◆ Directions for this task:
Every line from the first record below down to the line that includes "shears (yellow) |" must be reproduced exactly; the pictures are not.

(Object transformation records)
····················
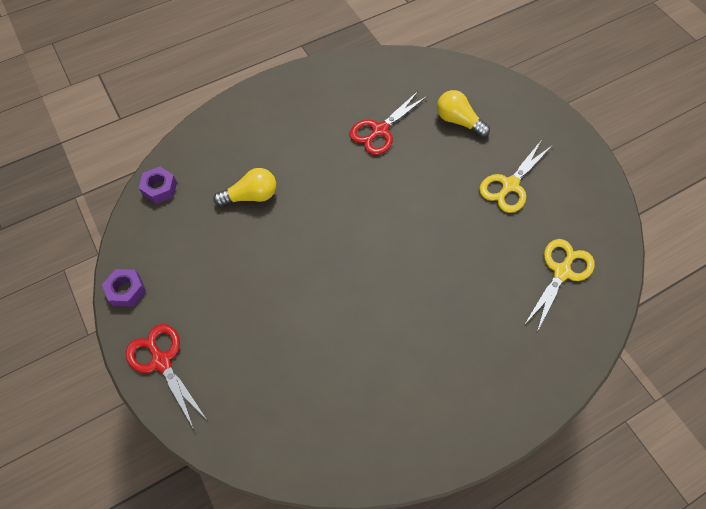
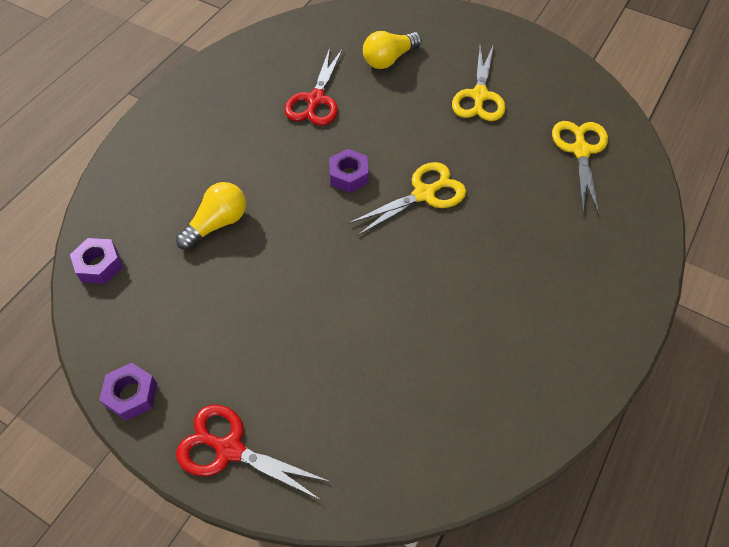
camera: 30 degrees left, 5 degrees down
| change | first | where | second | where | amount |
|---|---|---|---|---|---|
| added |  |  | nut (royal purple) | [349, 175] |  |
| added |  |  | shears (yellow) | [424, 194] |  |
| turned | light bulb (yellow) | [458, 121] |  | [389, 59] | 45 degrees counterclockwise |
····················
◆ Solution to this exercise:
camera: 30 degrees left, 5 degrees down
| change | first | where | second | where | amount |
|---|---|---|---|---|---|
| added |  |  | nut (royal purple) | [349, 175] |  |
| added |  |  | shears (yellow) | [424, 194] |  |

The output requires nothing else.